- Brief
Pull out each line of the records holding the string "right".

- Provided data
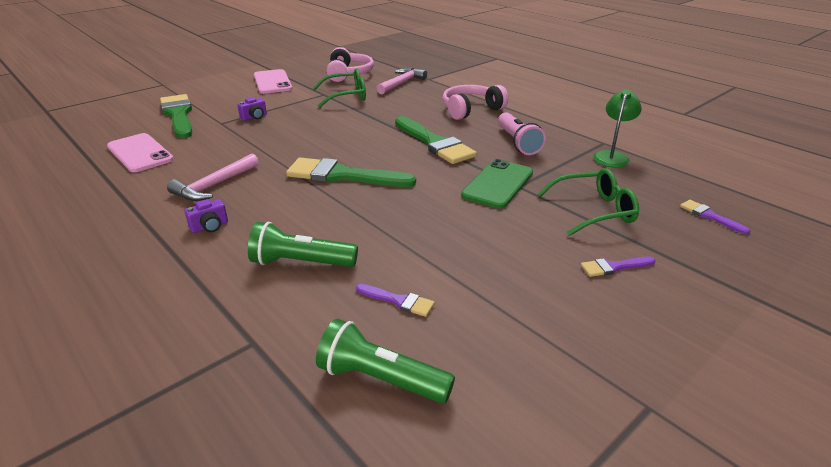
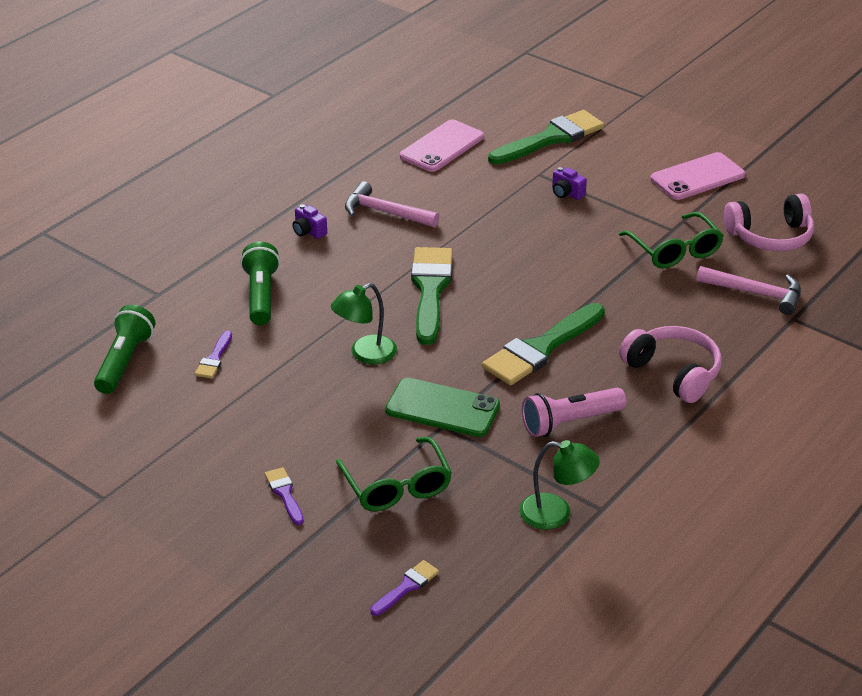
camera: 80 degrees right, 5 degrees up
(419, 211) = (365, 354): none -> green lamp

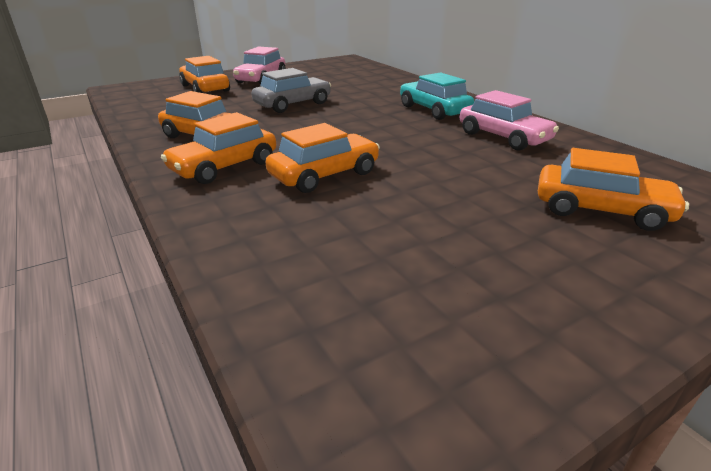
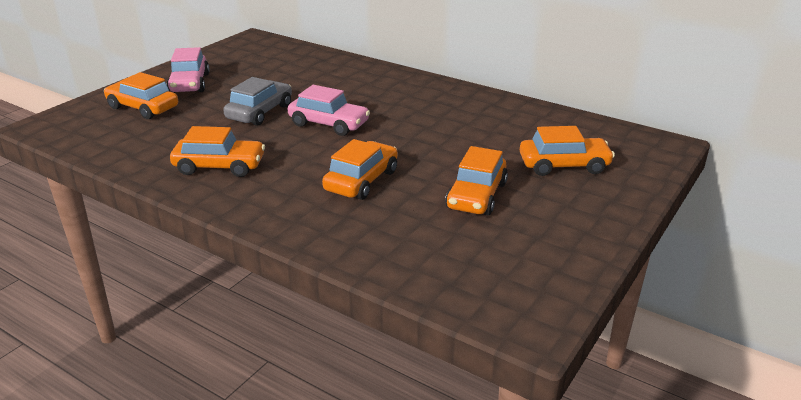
camera: 25 degrees left, 0 degrees up
(224, 167) = (273, 192): orange car -> orange car (476, 196)
(434, 110) = (394, 95): turquoise car -> none
(503, 137) = (468, 115): pink car -> pink car (329, 124)

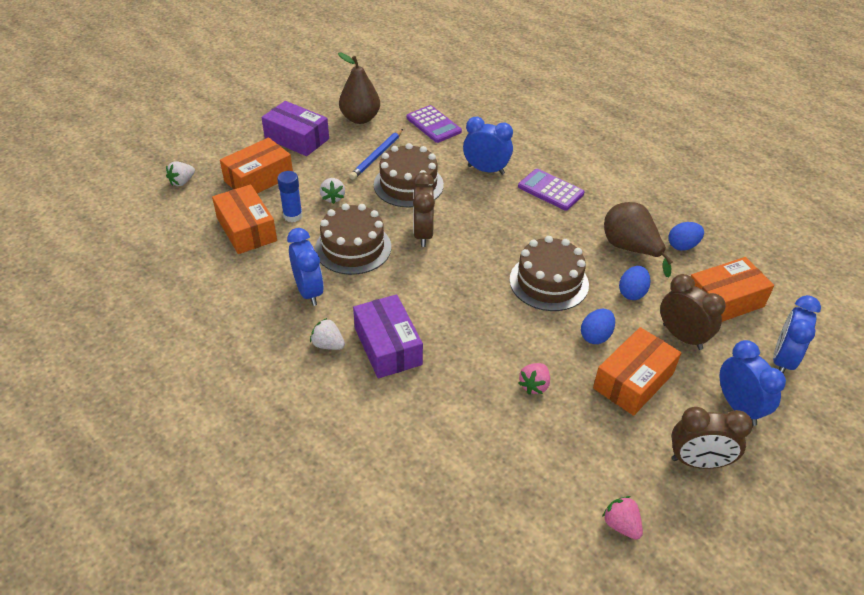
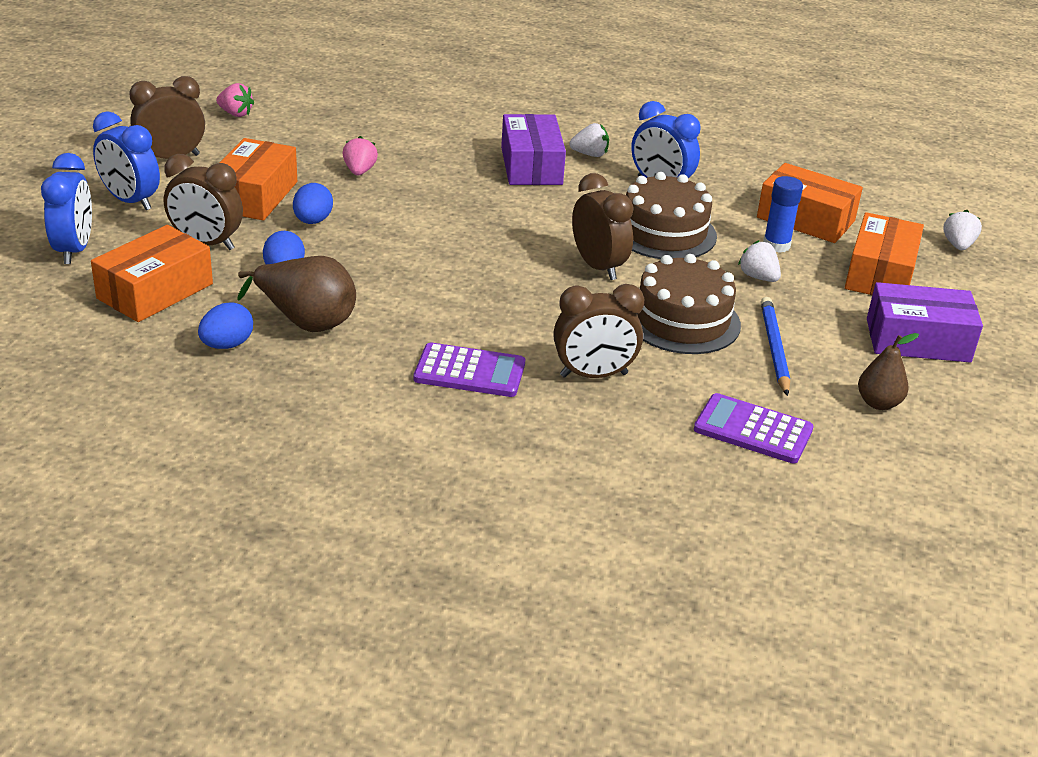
camera: 150 degrees right, 10 degrees down
(360, 118) = (878, 403): brown pear -> brown pear, size x0.62
(388, 346) = (531, 166): purple box -> purple box turned 45 degrees clockwise
(486, 170) = (593, 375): blue clock -> brown clock
(549, 282) = (398, 257): brown cake -> none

- Response
camera: 80 degrees right, 5 degrees up
camera: 150 degrees right, 10 degrees down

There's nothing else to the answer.